▶ _DIRECTIONS_
Of all the lines below, output only those starting at the one with "camera: 20 degrees right, 5 degrees up" and ending at the one with "brown_bucket | (322,547,416,648)", both ends included, exactly as written.

▶ _GIVEN RECORDS_
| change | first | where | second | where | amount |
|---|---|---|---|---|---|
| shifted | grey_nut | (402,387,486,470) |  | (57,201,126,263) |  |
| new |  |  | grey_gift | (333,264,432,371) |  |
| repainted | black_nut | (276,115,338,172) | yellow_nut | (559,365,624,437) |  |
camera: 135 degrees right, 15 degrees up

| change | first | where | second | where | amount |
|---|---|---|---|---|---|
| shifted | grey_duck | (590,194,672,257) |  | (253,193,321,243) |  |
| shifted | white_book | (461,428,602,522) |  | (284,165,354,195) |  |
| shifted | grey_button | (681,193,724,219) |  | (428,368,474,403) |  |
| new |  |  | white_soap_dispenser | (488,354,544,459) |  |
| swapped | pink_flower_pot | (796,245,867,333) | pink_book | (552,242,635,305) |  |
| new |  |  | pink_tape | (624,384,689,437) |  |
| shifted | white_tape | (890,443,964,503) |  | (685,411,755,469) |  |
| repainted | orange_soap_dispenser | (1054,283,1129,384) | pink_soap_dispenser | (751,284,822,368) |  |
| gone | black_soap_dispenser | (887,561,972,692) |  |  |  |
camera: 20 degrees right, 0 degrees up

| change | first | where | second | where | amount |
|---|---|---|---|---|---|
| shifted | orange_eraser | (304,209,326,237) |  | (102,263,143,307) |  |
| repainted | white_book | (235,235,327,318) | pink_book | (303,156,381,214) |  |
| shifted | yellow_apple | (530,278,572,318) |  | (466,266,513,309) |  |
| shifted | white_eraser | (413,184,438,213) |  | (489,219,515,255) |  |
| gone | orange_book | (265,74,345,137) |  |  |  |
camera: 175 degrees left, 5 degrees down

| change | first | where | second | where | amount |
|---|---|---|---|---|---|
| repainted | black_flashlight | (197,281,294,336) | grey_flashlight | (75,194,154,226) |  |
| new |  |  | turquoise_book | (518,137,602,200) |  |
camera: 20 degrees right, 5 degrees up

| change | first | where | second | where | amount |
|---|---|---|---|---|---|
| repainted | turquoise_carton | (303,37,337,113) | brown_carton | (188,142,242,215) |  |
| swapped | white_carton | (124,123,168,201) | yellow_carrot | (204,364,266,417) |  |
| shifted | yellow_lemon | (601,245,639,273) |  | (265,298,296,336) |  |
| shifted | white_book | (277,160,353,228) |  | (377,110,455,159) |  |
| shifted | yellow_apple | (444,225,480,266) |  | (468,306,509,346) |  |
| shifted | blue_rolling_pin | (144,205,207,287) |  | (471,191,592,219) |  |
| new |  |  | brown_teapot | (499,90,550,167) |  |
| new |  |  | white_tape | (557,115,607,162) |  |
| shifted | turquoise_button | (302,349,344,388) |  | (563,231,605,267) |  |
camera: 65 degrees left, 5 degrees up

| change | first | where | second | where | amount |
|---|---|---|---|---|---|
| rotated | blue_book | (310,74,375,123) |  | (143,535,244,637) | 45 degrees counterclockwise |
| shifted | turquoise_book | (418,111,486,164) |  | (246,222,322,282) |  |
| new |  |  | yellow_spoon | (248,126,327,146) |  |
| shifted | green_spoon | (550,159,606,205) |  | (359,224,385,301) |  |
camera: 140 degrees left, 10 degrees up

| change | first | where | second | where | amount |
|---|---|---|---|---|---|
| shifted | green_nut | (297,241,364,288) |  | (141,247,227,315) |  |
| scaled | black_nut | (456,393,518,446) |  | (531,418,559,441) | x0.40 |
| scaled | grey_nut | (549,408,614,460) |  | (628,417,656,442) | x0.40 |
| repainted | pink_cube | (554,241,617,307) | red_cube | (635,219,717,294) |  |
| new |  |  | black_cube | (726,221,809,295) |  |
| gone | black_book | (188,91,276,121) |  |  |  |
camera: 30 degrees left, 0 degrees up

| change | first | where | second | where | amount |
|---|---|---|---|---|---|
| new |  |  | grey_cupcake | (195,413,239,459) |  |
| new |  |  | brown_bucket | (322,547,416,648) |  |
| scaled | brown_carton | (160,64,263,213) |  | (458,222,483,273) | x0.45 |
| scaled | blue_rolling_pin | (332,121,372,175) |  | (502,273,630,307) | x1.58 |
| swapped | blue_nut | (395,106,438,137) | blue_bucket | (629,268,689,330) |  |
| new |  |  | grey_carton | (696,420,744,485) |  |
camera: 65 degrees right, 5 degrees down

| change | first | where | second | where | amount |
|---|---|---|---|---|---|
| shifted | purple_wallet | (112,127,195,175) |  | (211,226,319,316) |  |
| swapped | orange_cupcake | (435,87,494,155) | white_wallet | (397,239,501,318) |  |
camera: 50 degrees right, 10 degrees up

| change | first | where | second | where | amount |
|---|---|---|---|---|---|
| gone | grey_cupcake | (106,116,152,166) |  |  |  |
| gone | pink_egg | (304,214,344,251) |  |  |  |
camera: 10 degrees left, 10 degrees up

▶ _COMPLETED EXERCISE_
camera: 20 degrees right, 5 degrees up

| change | first | where | second | where | amount |
|---|---|---|---|---|---|
| repainted | turquoise_carton | (303,37,337,113) | brown_carton | (188,142,242,215) |  |
| swapped | white_carton | (124,123,168,201) | yellow_carrot | (204,364,266,417) |  |
| shifted | yellow_lemon | (601,245,639,273) |  | (265,298,296,336) |  |
| shifted | white_book | (277,160,353,228) |  | (377,110,455,159) |  |
| shifted | yellow_apple | (444,225,480,266) |  | (468,306,509,346) |  |
| shifted | blue_rolling_pin | (144,205,207,287) |  | (471,191,592,219) |  |
| new |  |  | brown_teapot | (499,90,550,167) |  |
| new |  |  | white_tape | (557,115,607,162) |  |
| shifted | turquoise_button | (302,349,344,388) |  | (563,231,605,267) |  |
camera: 65 degrees left, 5 degrees up

| change | first | where | second | where | amount |
|---|---|---|---|---|---|
| rotated | blue_book | (310,74,375,123) |  | (143,535,244,637) | 45 degrees counterclockwise |
| shifted | turquoise_book | (418,111,486,164) |  | (246,222,322,282) |  |
| new |  |  | yellow_spoon | (248,126,327,146) |  |
| shifted | green_spoon | (550,159,606,205) |  | (359,224,385,301) |  |
camera: 140 degrees left, 10 degrees up

| change | first | where | second | where | amount |
|---|---|---|---|---|---|
| shifted | green_nut | (297,241,364,288) |  | (141,247,227,315) |  |
| scaled | black_nut | (456,393,518,446) |  | (531,418,559,441) | x0.40 |
| scaled | grey_nut | (549,408,614,460) |  | (628,417,656,442) | x0.40 |
| repainted | pink_cube | (554,241,617,307) | red_cube | (635,219,717,294) |  |
| new |  |  | black_cube | (726,221,809,295) |  |
| gone | black_book | (188,91,276,121) |  |  |  |
camera: 30 degrees left, 0 degrees up

| change | first | where | second | where | amount |
|---|---|---|---|---|---|
| new |  |  | grey_cupcake | (195,413,239,459) |  |
| new |  |  | brown_bucket | (322,547,416,648) |  |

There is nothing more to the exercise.